* _ACTIVITY_: Should an entry include a picture, omit the picture and still repeat everything else exactly.

* _EXERCISE INPUT_:
..........

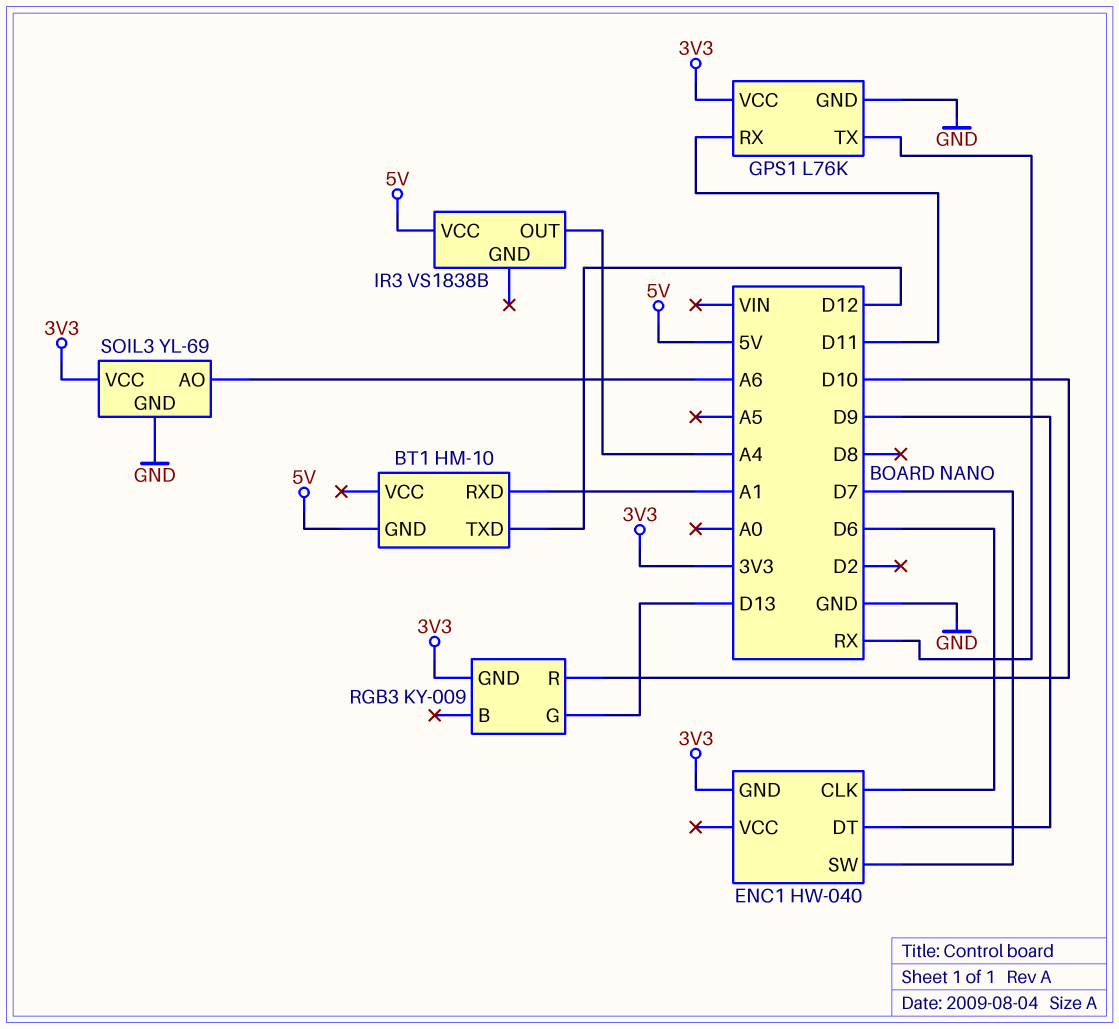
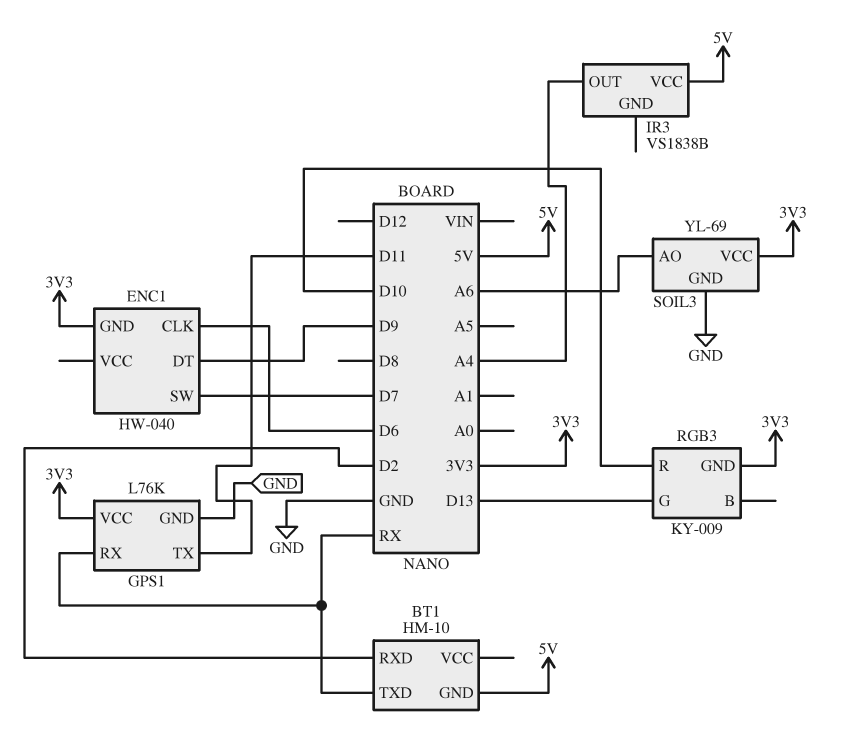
BT1 pin RXD: A1 -> D2
BT1 pin TXD: D12 -> RX
GPS1 pin RX: D11 -> RX
GPS1 pin TX: RX -> D11

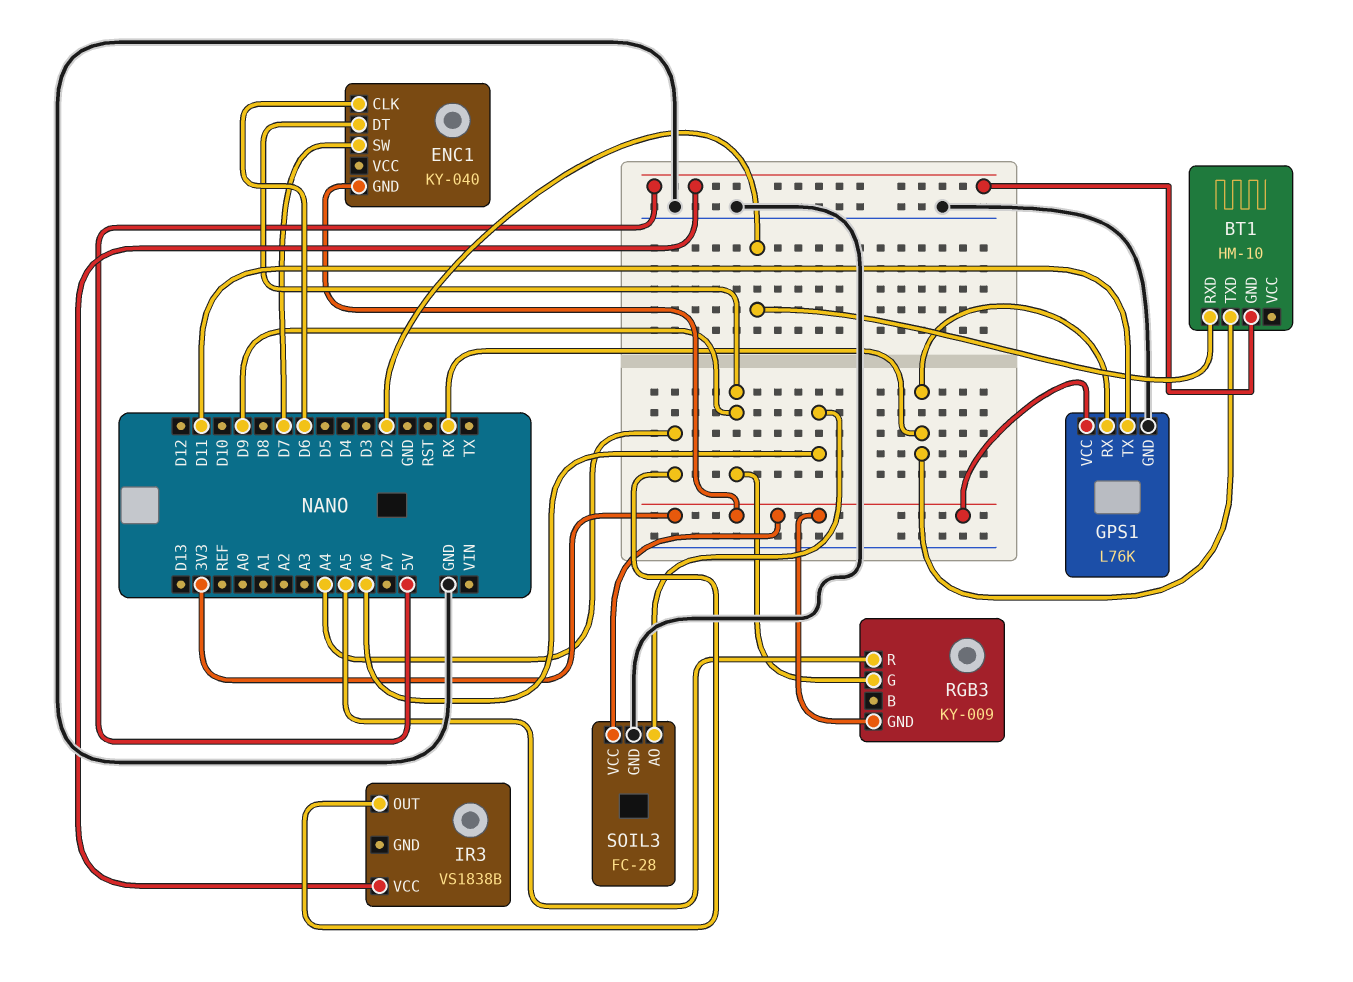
ENC1: HW-040 -> KY-040
RGB3 pin G: D13 -> D9
RGB3 pin R: D10 -> A5
SOIL3: YL-69 -> FC-28

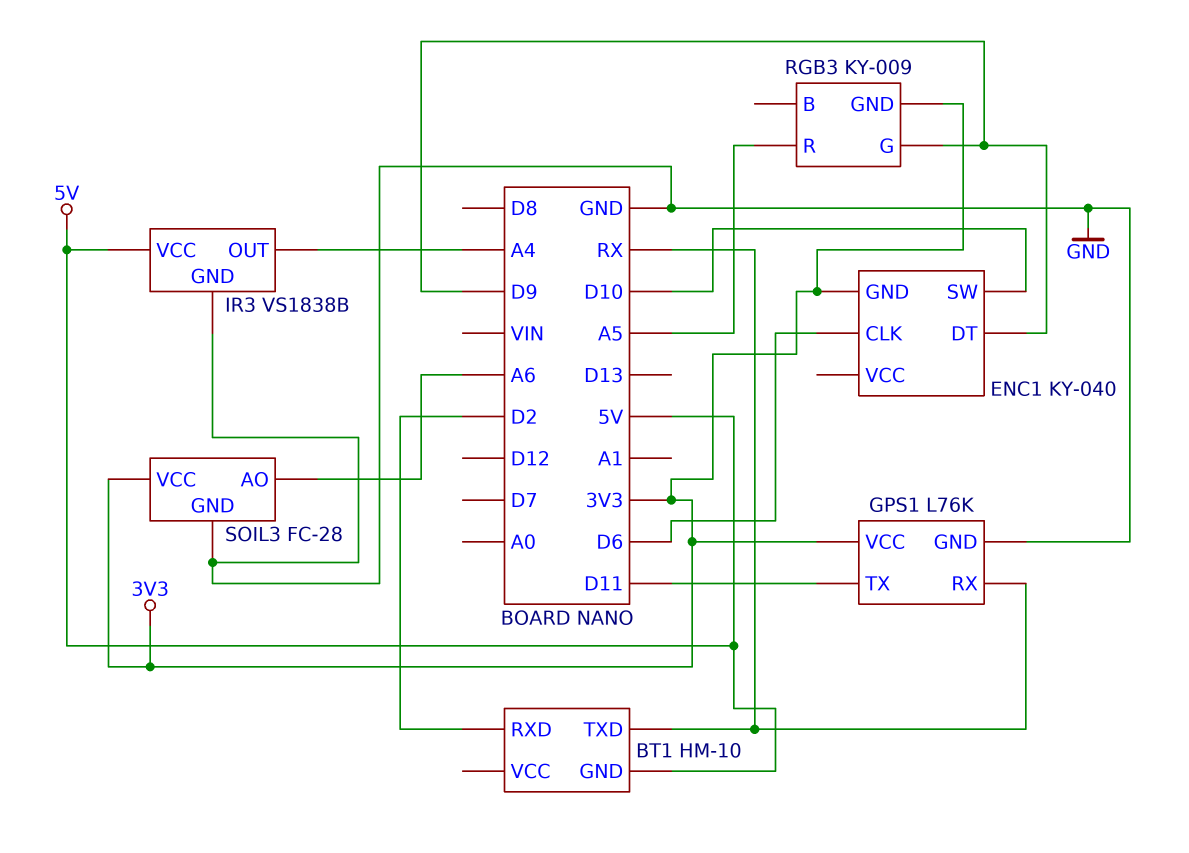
ENC1 pin SW: D7 -> D10
IR3 pin GND: none -> GND

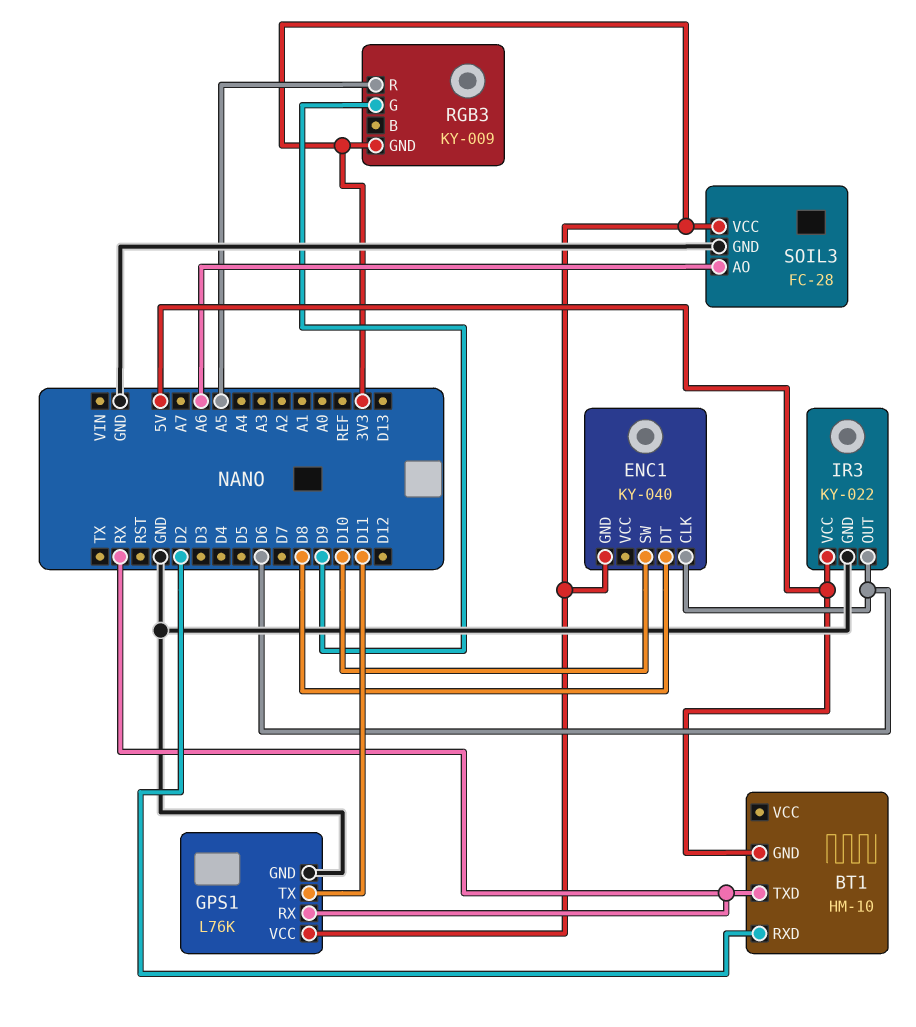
ENC1 pin DT: D9 -> D8
IR3: VS1838B -> KY-022
IR3 pin OUT: A4 -> D6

..........

* _PROBLEM SOLUTION_:
BT1 pin RXD: A1 -> D2
BT1 pin TXD: D12 -> RX
GPS1 pin RX: D11 -> RX
GPS1 pin TX: RX -> D11

ENC1: HW-040 -> KY-040
RGB3 pin G: D13 -> D9
RGB3 pin R: D10 -> A5
SOIL3: YL-69 -> FC-28

ENC1 pin SW: D7 -> D10
IR3 pin GND: none -> GND

ENC1 pin DT: D9 -> D8
IR3: VS1838B -> KY-022
IR3 pin OUT: A4 -> D6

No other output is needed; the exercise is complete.